WHAT THE TASK REQUIRES
Below are some records; give them all again exactly, but not the pictures.

[MATERIAL PROVIDED Boundary: Start]

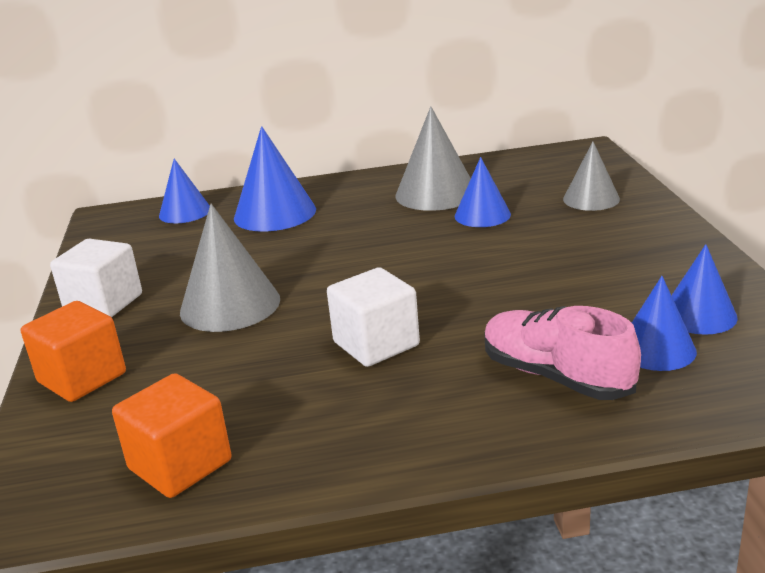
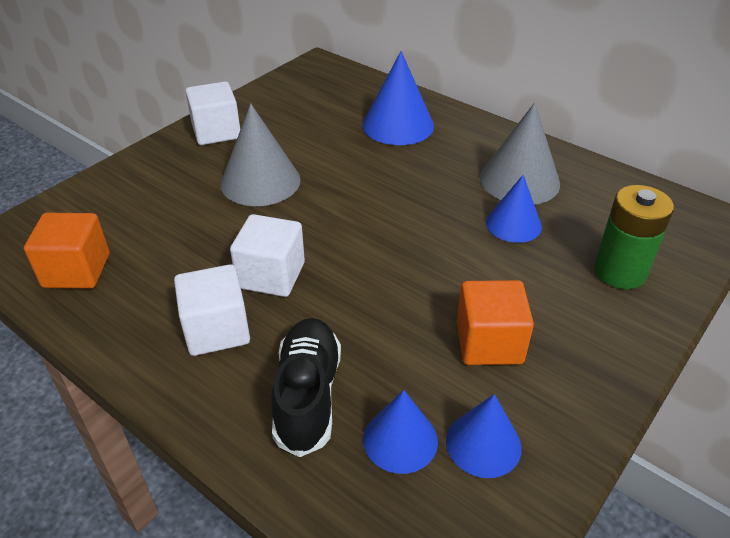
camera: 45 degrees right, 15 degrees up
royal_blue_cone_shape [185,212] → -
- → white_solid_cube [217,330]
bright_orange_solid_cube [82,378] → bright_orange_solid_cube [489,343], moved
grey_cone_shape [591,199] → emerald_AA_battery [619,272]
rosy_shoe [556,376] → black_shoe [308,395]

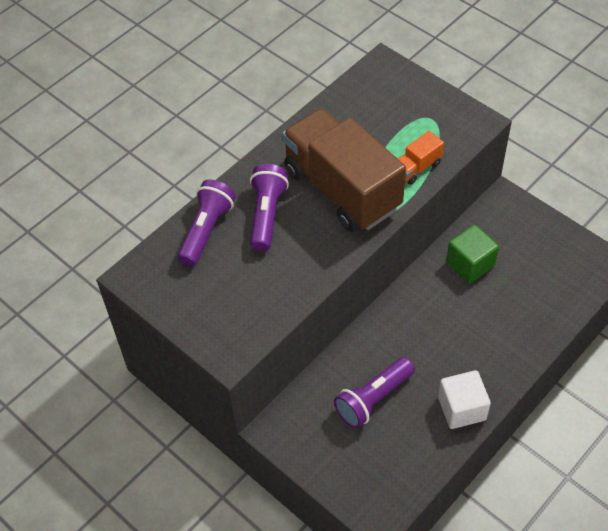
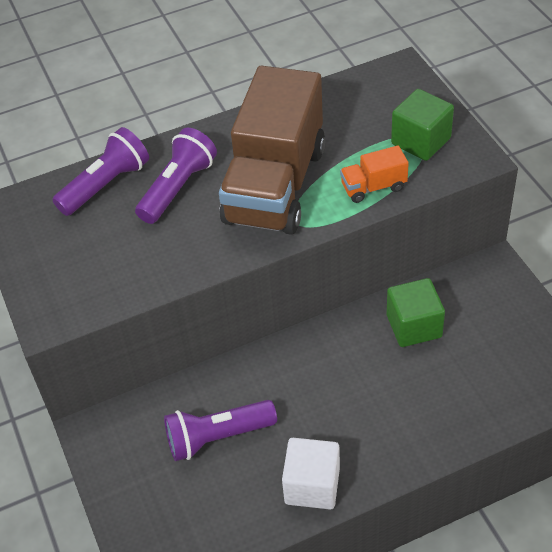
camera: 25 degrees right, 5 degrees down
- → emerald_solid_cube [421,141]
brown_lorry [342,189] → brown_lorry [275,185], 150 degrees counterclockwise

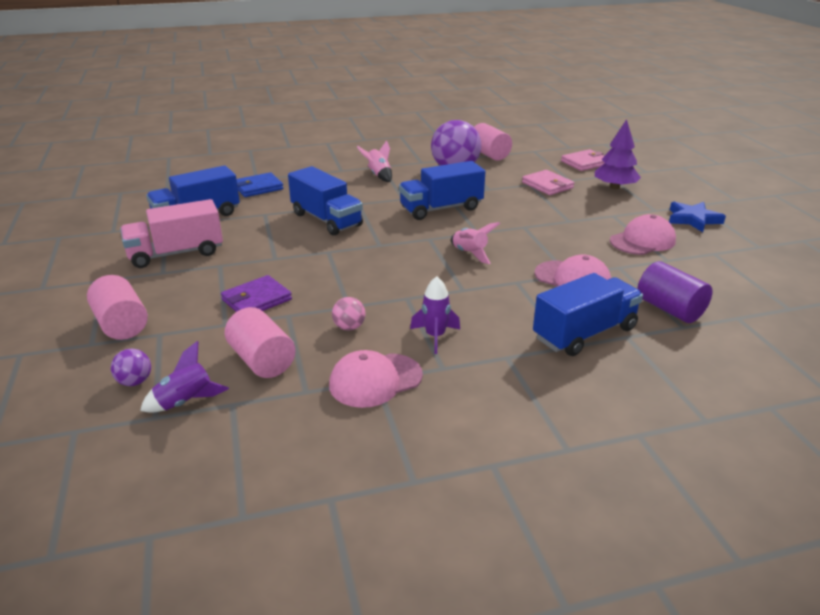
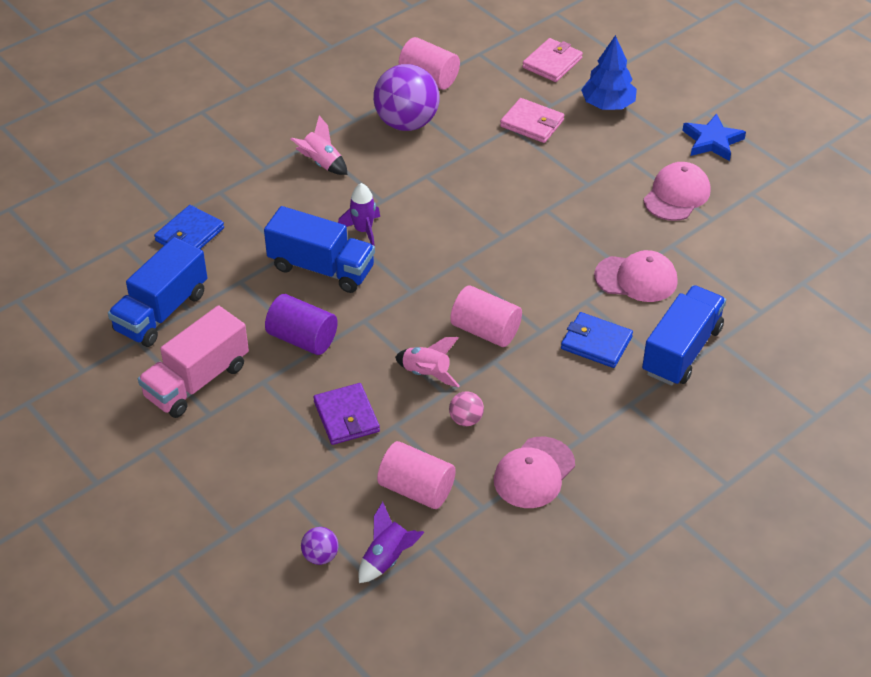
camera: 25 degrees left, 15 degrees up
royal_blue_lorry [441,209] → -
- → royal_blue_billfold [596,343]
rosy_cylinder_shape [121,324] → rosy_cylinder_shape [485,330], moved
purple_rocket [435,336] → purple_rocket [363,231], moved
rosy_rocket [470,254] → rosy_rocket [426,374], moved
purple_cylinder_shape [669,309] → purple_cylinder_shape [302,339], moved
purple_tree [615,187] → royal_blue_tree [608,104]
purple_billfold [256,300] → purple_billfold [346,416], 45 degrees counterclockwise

[MATERIAL PROVIDED Boundary: End]

FINISHED EXERCISE
camera: 45 degrees right, 15 degrees up
royal_blue_cone_shape [185,212] → -
- → white_solid_cube [217,330]
bright_orange_solid_cube [82,378] → bright_orange_solid_cube [489,343], moved
grey_cone_shape [591,199] → emerald_AA_battery [619,272]
rosy_shoe [556,376] → black_shoe [308,395]

camera: 25 degrees right, 5 degrees down
- → emerald_solid_cube [421,141]
brown_lorry [342,189] → brown_lorry [275,185], 150 degrees counterclockwise

camera: 25 degrees left, 15 degrees up
royal_blue_lorry [441,209] → -
- → royal_blue_billfold [596,343]
rosy_cylinder_shape [121,324] → rosy_cylinder_shape [485,330], moved
purple_rocket [435,336] → purple_rocket [363,231], moved
rosy_rocket [470,254] → rosy_rocket [426,374], moved
purple_cylinder_shape [669,309] → purple_cylinder_shape [302,339], moved
purple_tree [615,187] → royal_blue_tree [608,104]
purple_billfold [256,300] → purple_billfold [346,416], 45 degrees counterclockwise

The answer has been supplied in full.